The finished copy should match every record exactly and contain no pictures.

* RECORD EXCERPTS
++++++

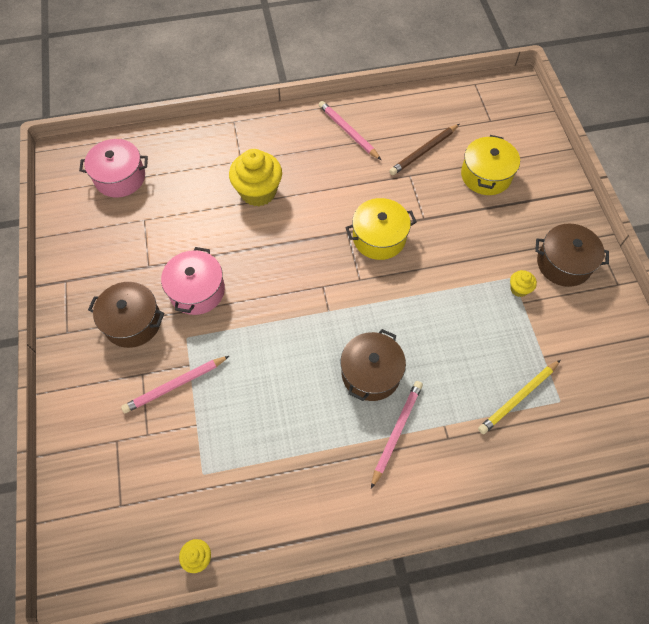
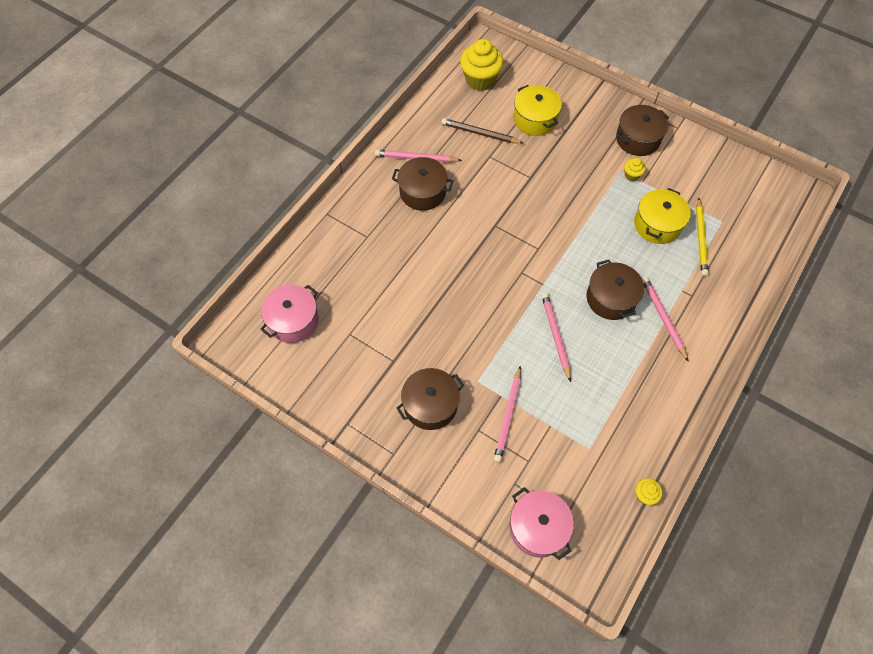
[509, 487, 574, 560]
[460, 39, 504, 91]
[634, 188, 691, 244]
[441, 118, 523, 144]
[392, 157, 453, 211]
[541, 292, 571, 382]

++++++

* EXERCISE RESULT
[509, 487, 574, 560]
[460, 39, 504, 91]
[634, 188, 691, 244]
[441, 118, 523, 144]
[392, 157, 453, 211]
[541, 292, 571, 382]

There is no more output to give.